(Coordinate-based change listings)
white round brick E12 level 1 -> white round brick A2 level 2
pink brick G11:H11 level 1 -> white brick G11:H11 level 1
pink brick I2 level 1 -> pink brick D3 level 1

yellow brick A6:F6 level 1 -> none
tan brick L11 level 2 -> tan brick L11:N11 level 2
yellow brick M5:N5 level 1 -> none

* * *

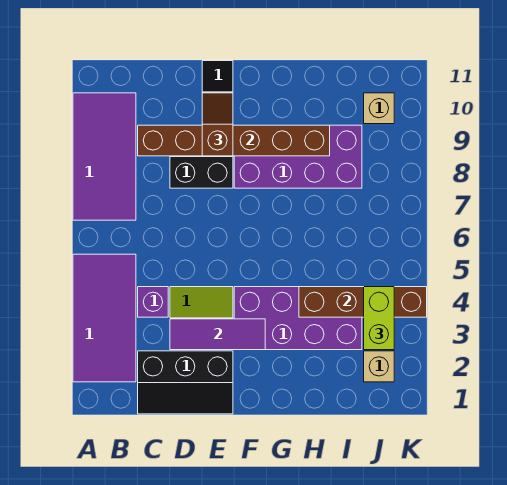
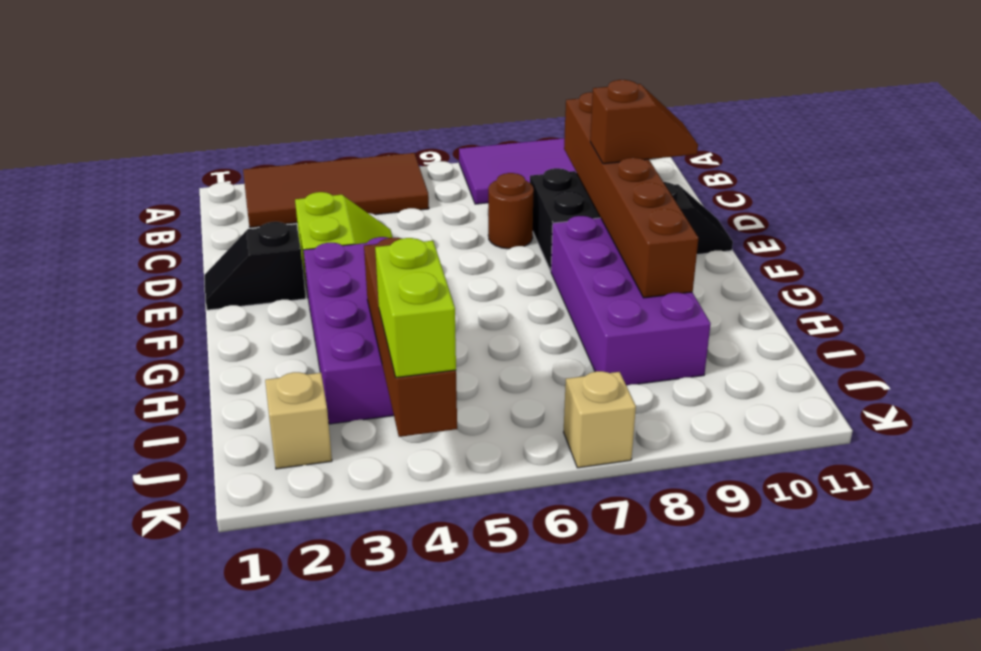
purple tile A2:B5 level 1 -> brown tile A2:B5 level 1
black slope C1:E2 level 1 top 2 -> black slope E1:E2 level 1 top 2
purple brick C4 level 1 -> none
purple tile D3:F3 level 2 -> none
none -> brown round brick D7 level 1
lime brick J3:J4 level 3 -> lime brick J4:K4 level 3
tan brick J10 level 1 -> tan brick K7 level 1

...

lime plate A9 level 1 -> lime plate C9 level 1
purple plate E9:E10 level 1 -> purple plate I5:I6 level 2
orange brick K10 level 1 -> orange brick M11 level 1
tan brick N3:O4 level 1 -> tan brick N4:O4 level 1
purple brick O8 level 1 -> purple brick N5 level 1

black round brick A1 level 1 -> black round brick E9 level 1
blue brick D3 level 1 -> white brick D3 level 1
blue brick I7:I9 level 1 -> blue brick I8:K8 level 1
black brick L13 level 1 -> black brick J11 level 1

Work task:
Would you please copy exactly the part of the entries above that begins at the line containing "purple brick C4 level 1 -> none" and ends at the line containing "tan brick J10 level 1 -> tan brick K7 level 1", both lines included?

Solution to this exercise:
purple brick C4 level 1 -> none
purple tile D3:F3 level 2 -> none
none -> brown round brick D7 level 1
lime brick J3:J4 level 3 -> lime brick J4:K4 level 3
tan brick J10 level 1 -> tan brick K7 level 1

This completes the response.